:: How to complete this task ::
Exclude images, then output the remaining data verbatim.

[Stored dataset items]
◇ ◇ ◇
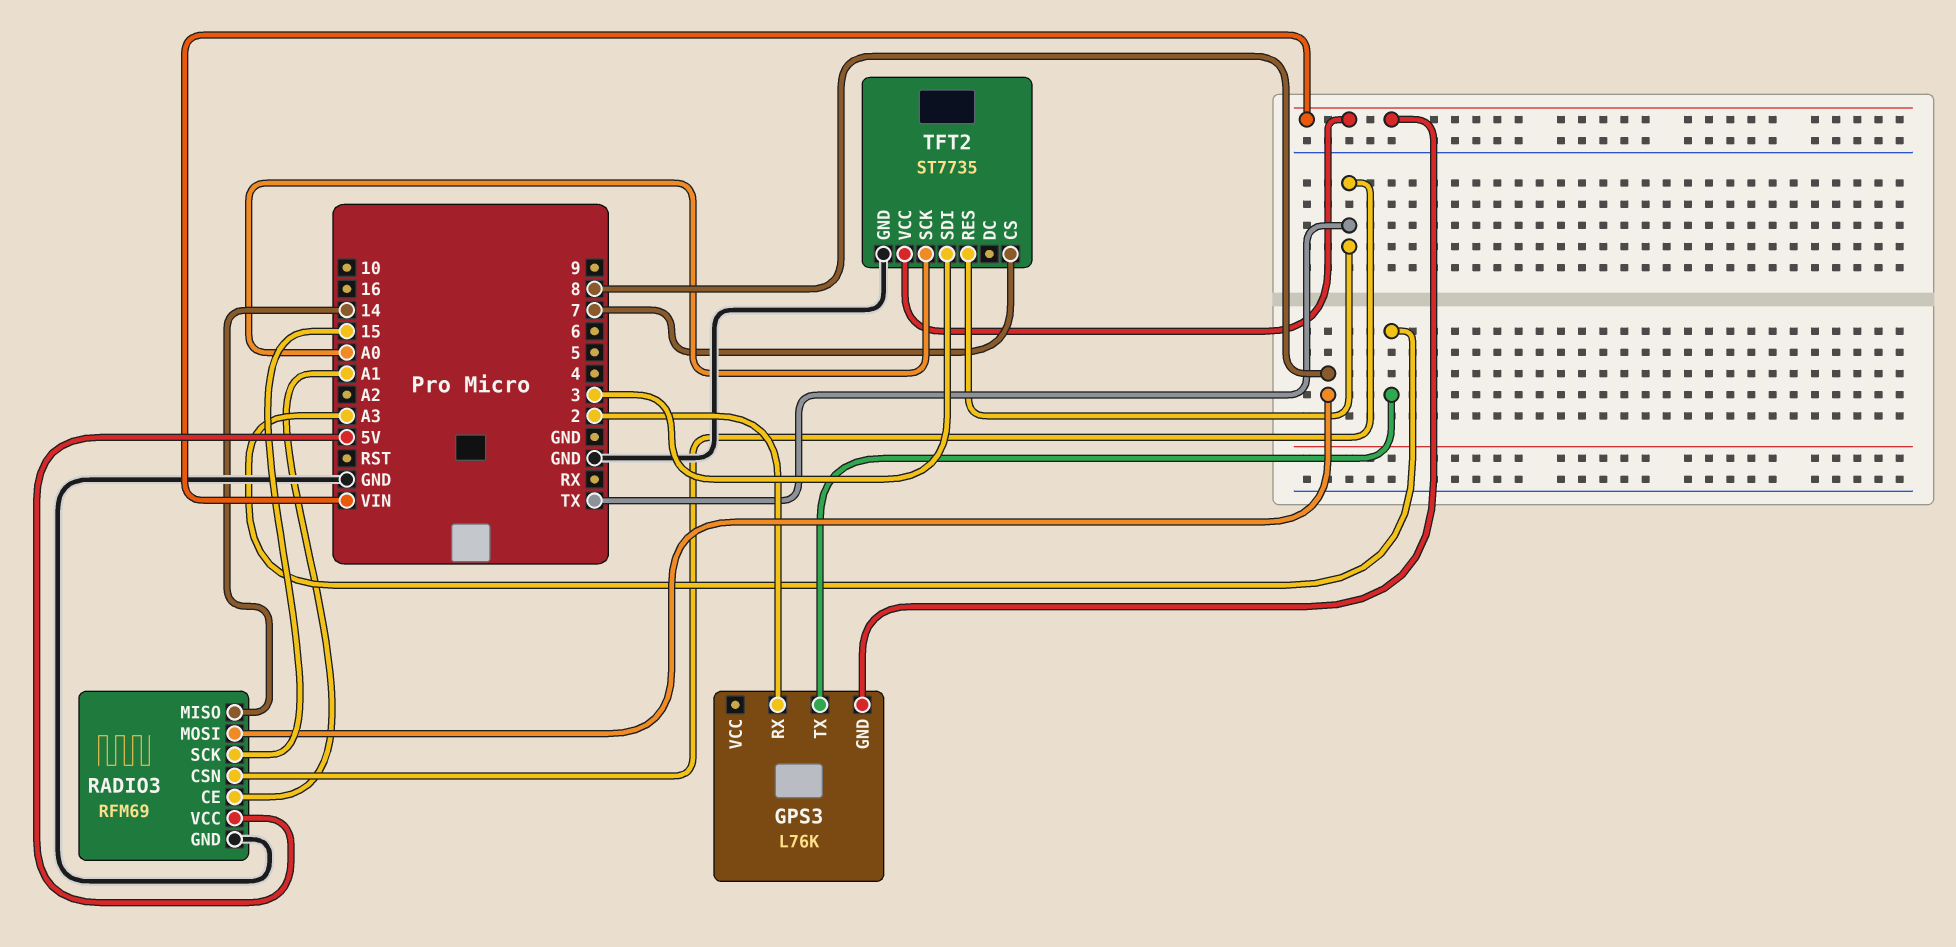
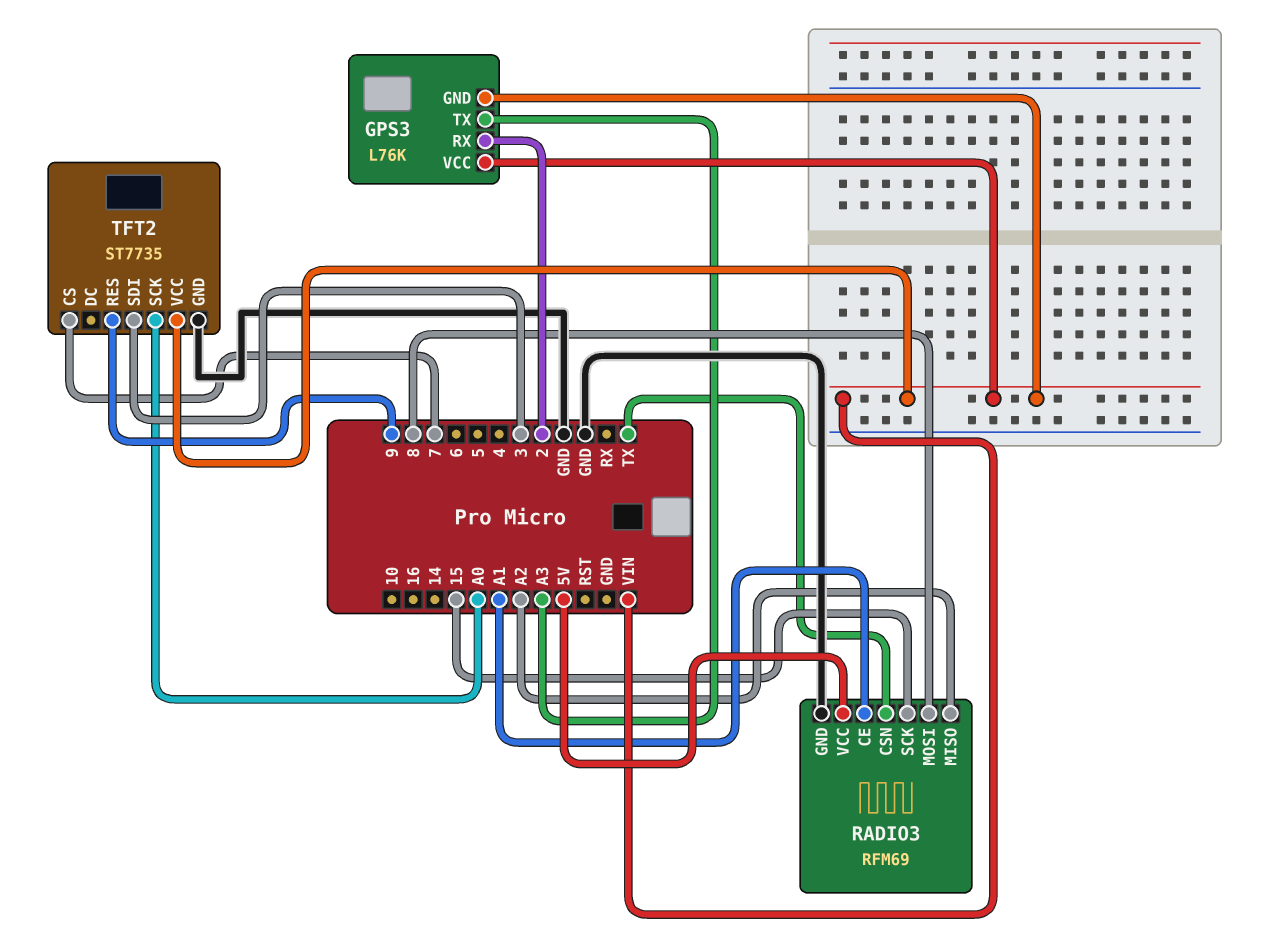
GPS3 pin VCC: none -> VIN
RADIO3 pin MISO: 14 -> A2
TFT2 pin RES: TX -> 9

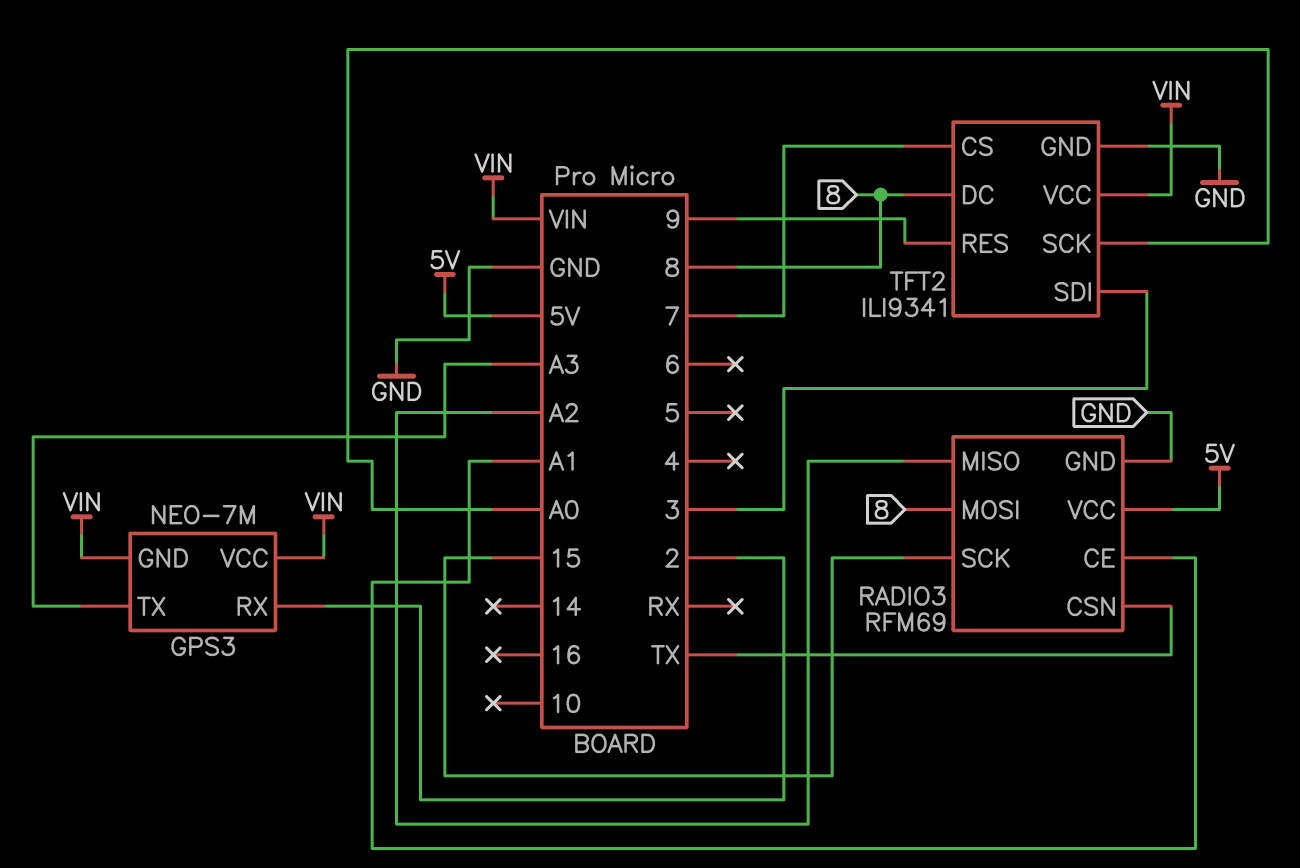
GPS3: L76K -> NEO-7M
TFT2: ST7735 -> ILI9341
TFT2 pin DC: none -> 8

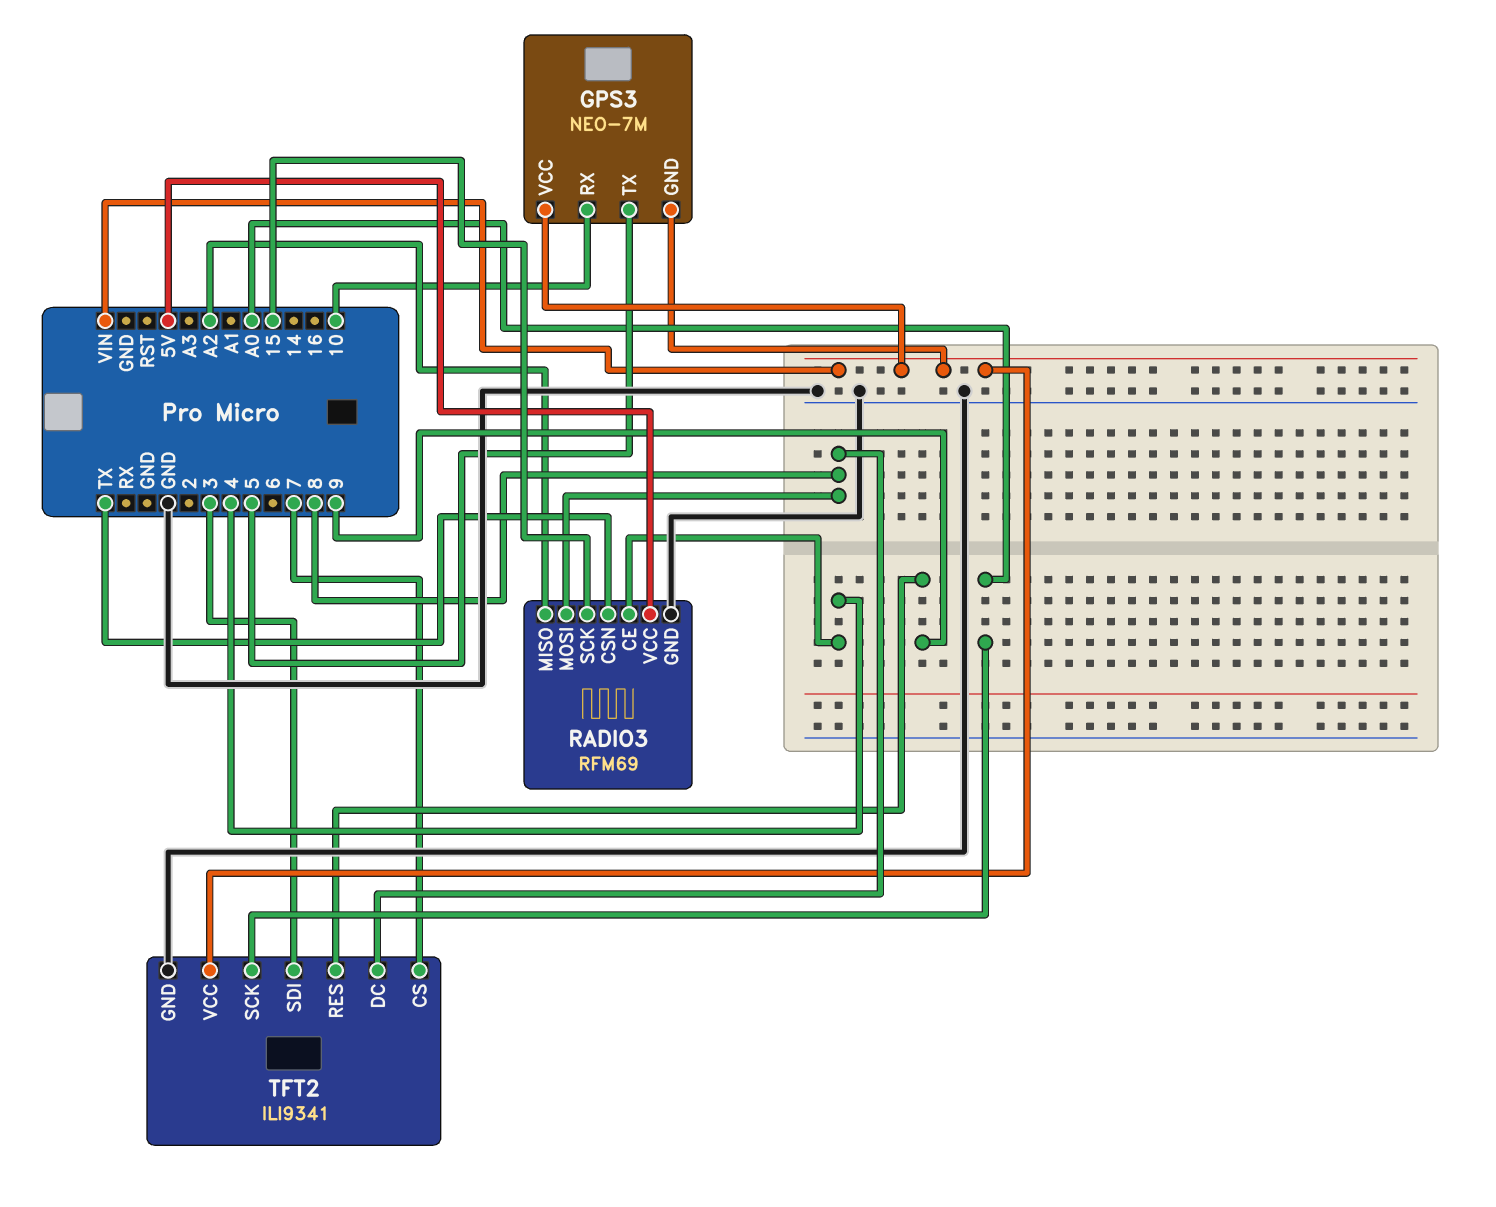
GPS3 pin RX: 2 -> 10
GPS3 pin TX: A3 -> 5
RADIO3 pin CE: A1 -> 4

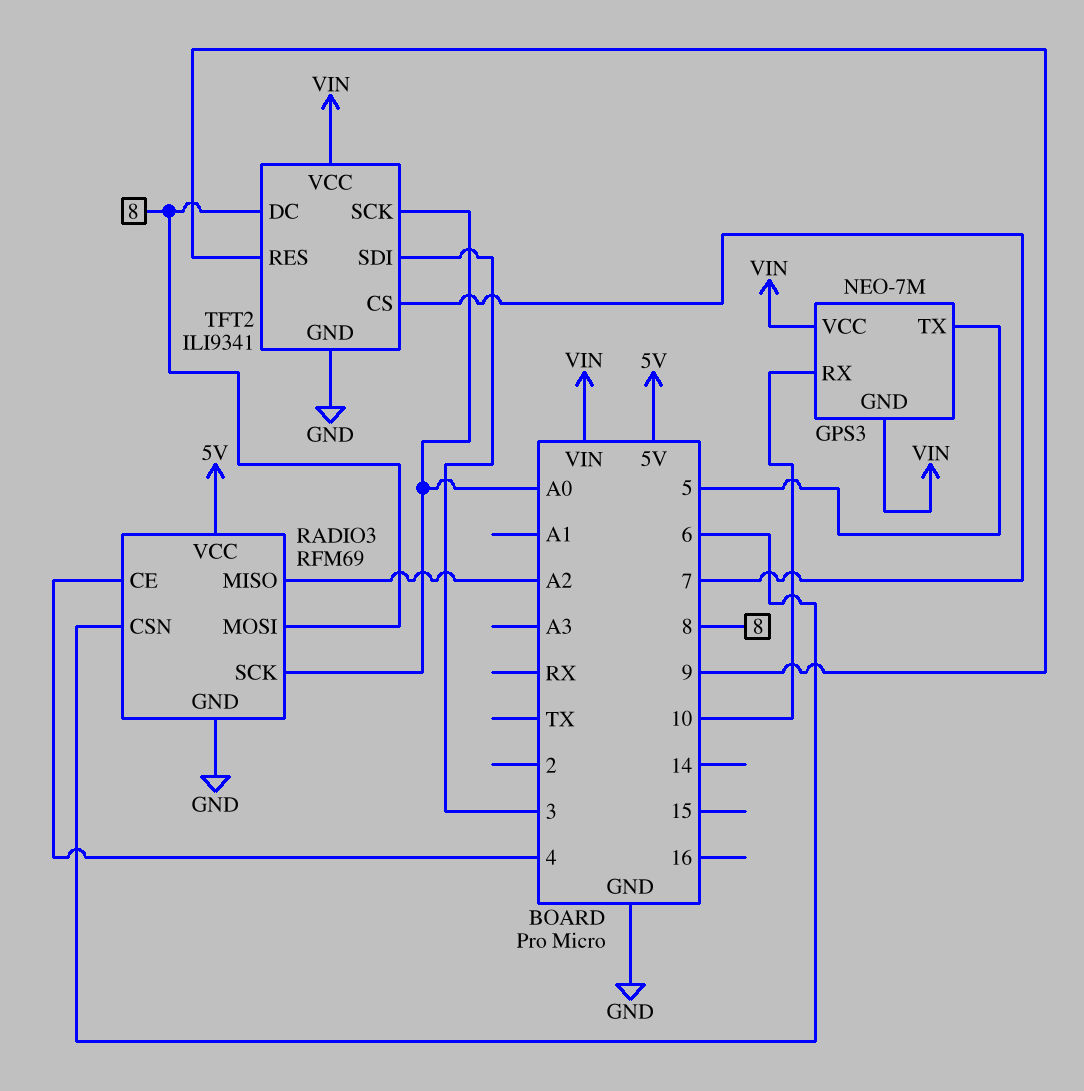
RADIO3 pin CSN: TX -> 6
RADIO3 pin SCK: 15 -> A0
◇ ◇ ◇
:: Task solution ::
GPS3 pin VCC: none -> VIN
RADIO3 pin MISO: 14 -> A2
TFT2 pin RES: TX -> 9

GPS3: L76K -> NEO-7M
TFT2: ST7735 -> ILI9341
TFT2 pin DC: none -> 8

GPS3 pin RX: 2 -> 10
GPS3 pin TX: A3 -> 5
RADIO3 pin CE: A1 -> 4

RADIO3 pin CSN: TX -> 6
RADIO3 pin SCK: 15 -> A0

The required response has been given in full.